[TASK INPUTS Boundary: Start]

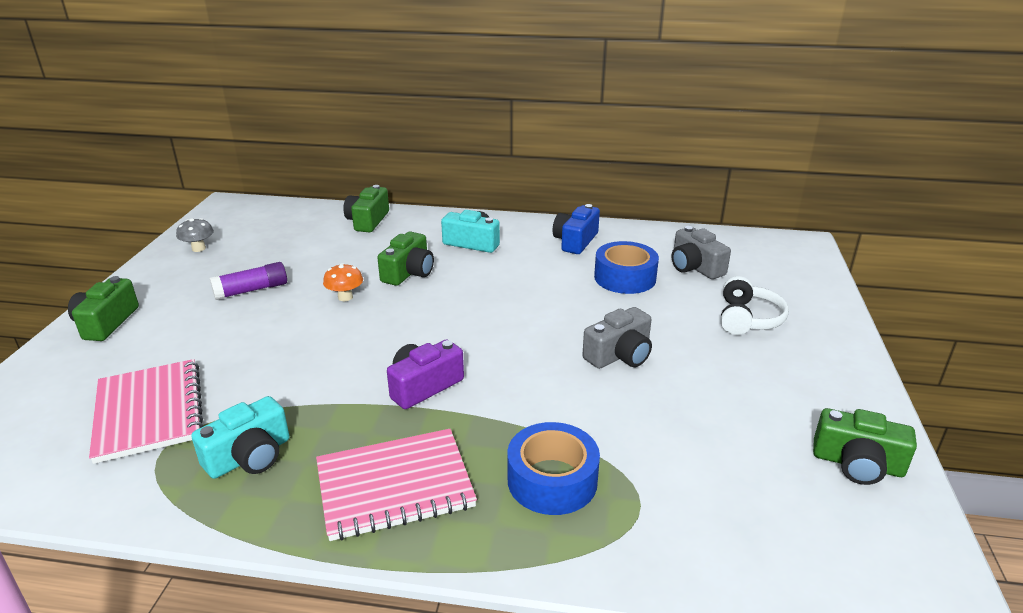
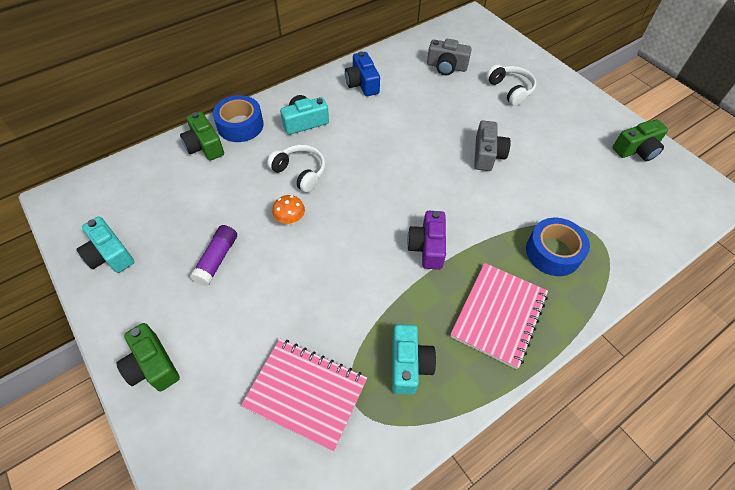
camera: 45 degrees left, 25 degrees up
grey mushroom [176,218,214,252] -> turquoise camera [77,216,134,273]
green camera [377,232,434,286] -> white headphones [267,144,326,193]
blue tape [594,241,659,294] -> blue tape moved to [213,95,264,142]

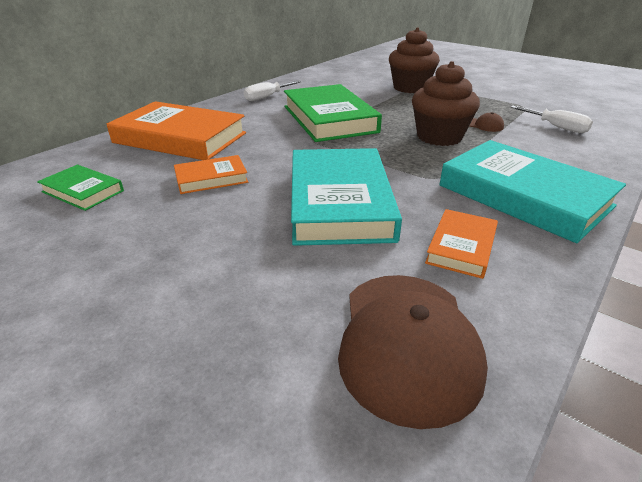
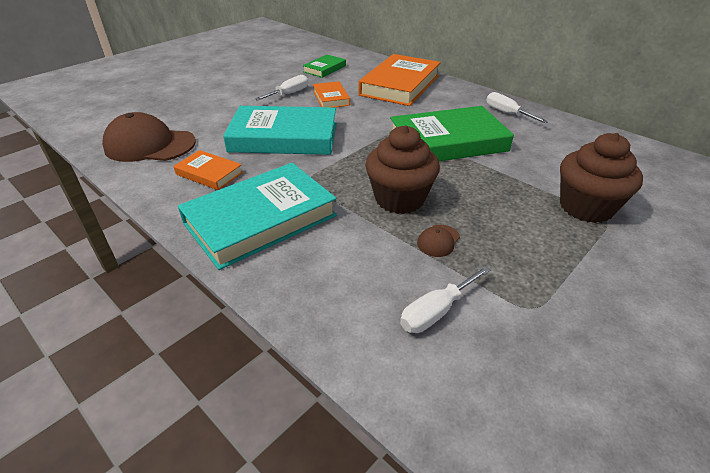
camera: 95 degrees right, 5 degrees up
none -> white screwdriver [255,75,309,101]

[TASK INPUTS Boundary: End]
[TASK INPUTS Boundary: Start]

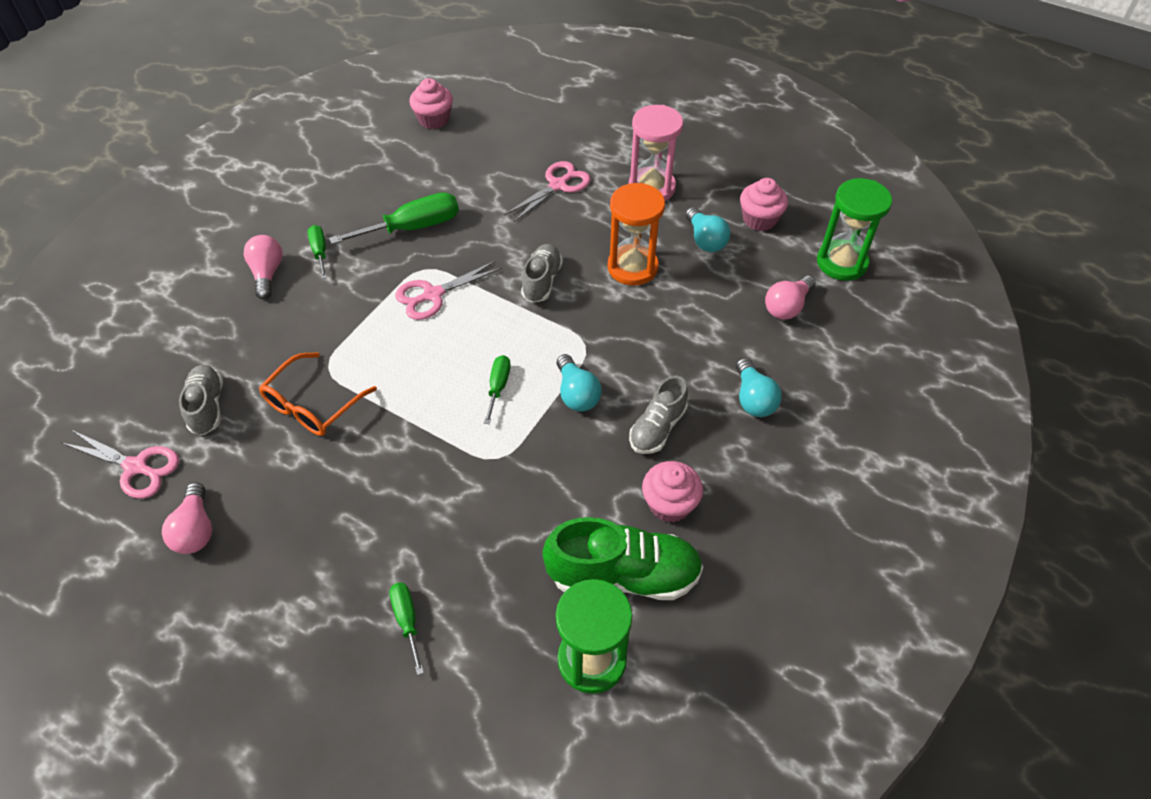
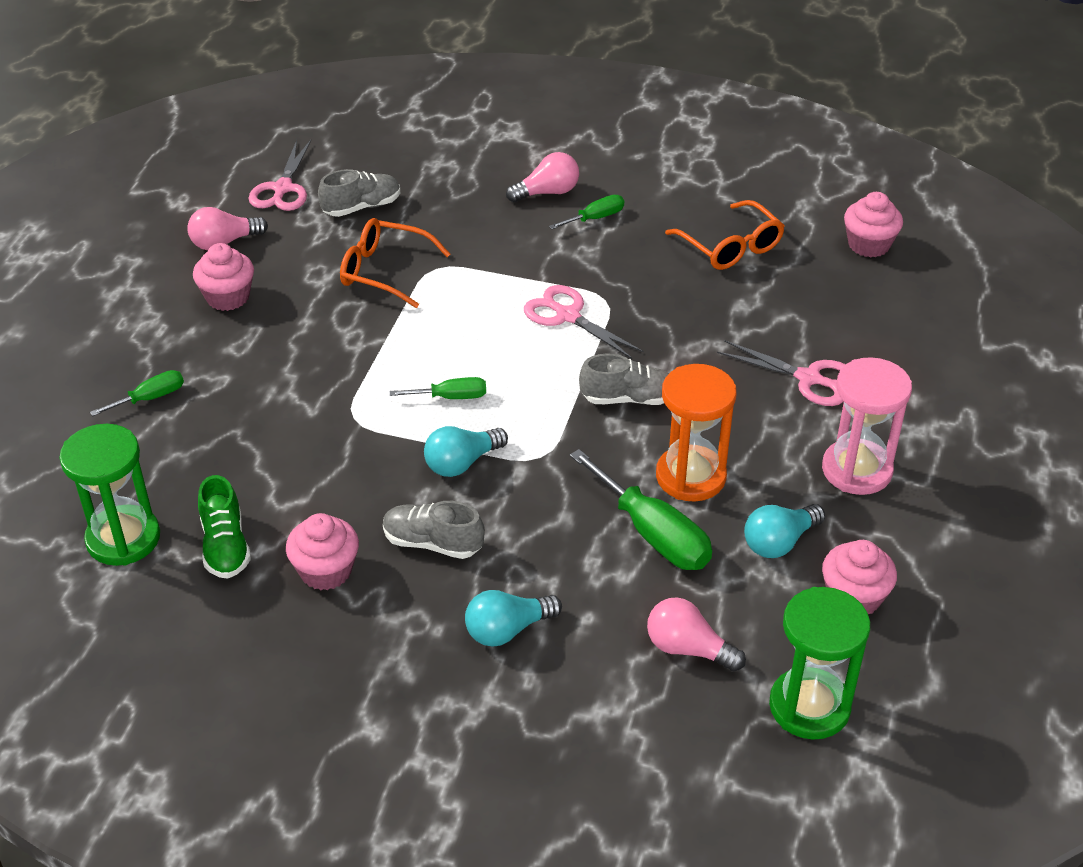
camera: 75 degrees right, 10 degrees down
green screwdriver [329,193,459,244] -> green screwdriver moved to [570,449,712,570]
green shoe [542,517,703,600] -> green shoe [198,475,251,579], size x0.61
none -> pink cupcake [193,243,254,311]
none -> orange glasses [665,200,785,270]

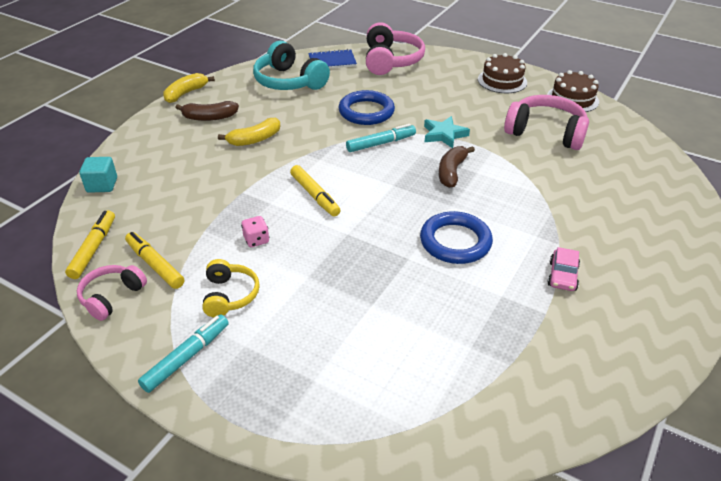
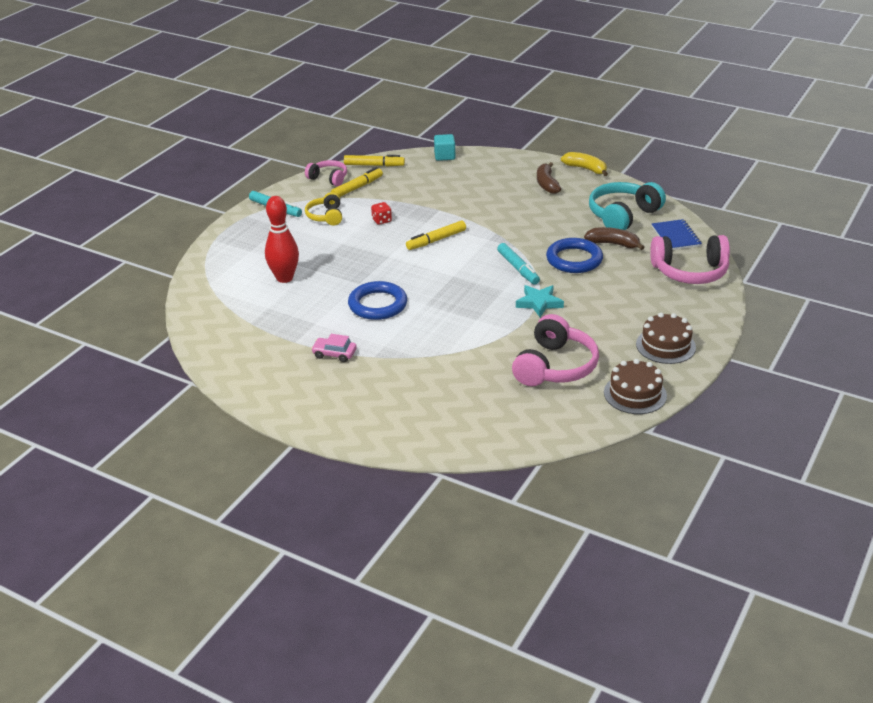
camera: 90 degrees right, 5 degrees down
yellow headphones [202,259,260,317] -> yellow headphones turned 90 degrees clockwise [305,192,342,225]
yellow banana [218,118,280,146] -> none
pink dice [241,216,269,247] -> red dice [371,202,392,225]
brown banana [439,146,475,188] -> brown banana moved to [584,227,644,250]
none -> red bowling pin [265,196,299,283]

[TASK INPUTS Boundary: End]
[TASK INPUTS Boundary: Start]

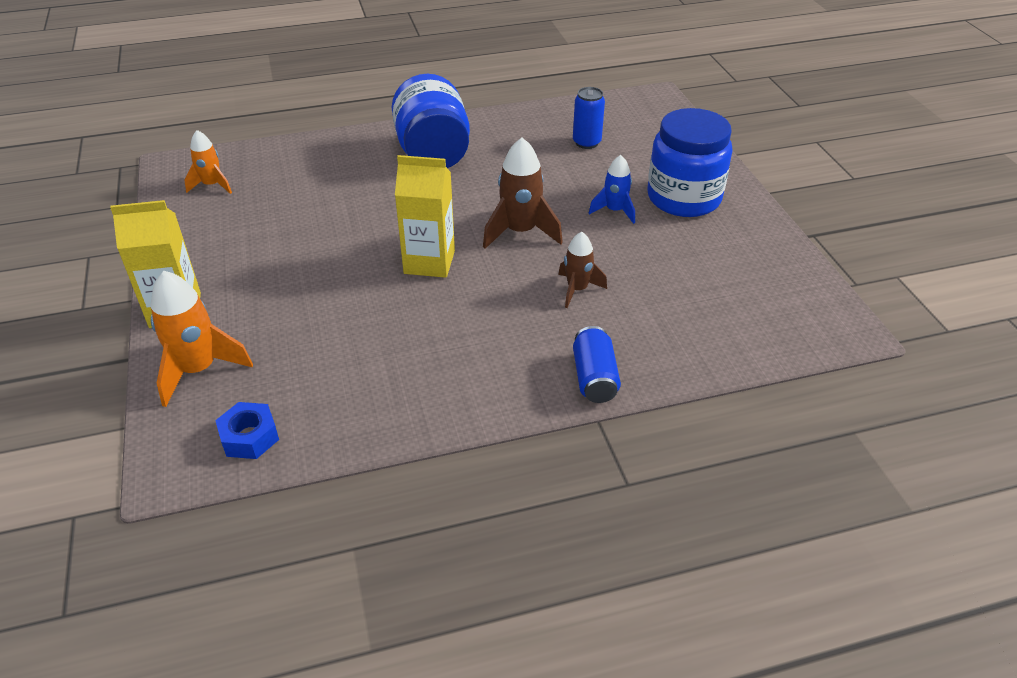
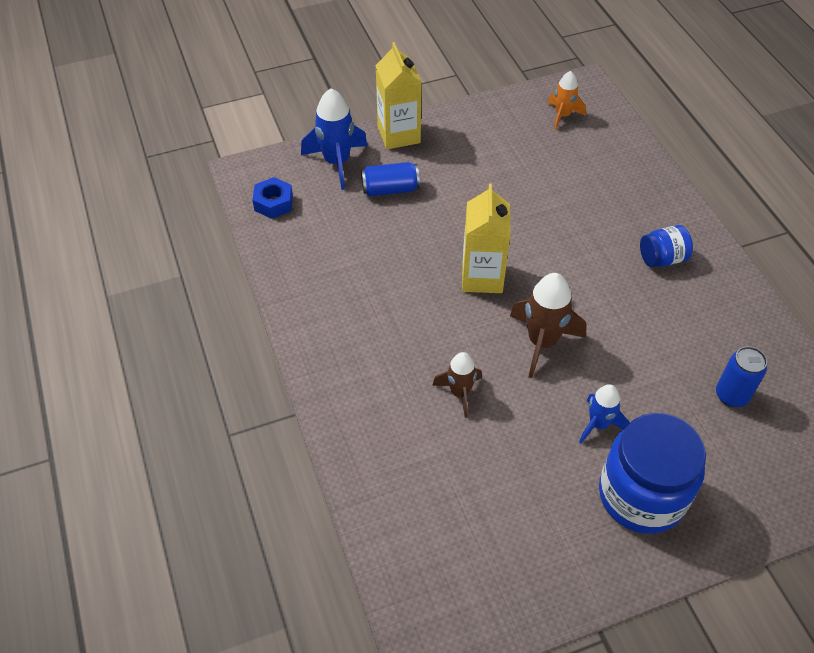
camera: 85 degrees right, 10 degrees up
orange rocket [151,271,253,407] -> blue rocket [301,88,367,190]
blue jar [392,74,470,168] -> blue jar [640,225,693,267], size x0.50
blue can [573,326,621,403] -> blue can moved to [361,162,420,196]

[TASK INPUTS Boundary: End]

◆ **WHAT TO WORK ON**: Above are entries with pictures among them. Write out exactly the lines from the one containing "camera: 45 degrees left, 25 degrees up" through the one containing "none -> white screwdriver [255,75,309,101]", ends included, and leave those pictures out.

◆ **RESPONSE**:
camera: 45 degrees left, 25 degrees up
grey mushroom [176,218,214,252] -> turquoise camera [77,216,134,273]
green camera [377,232,434,286] -> white headphones [267,144,326,193]
blue tape [594,241,659,294] -> blue tape moved to [213,95,264,142]

camera: 95 degrees right, 5 degrees up
none -> white screwdriver [255,75,309,101]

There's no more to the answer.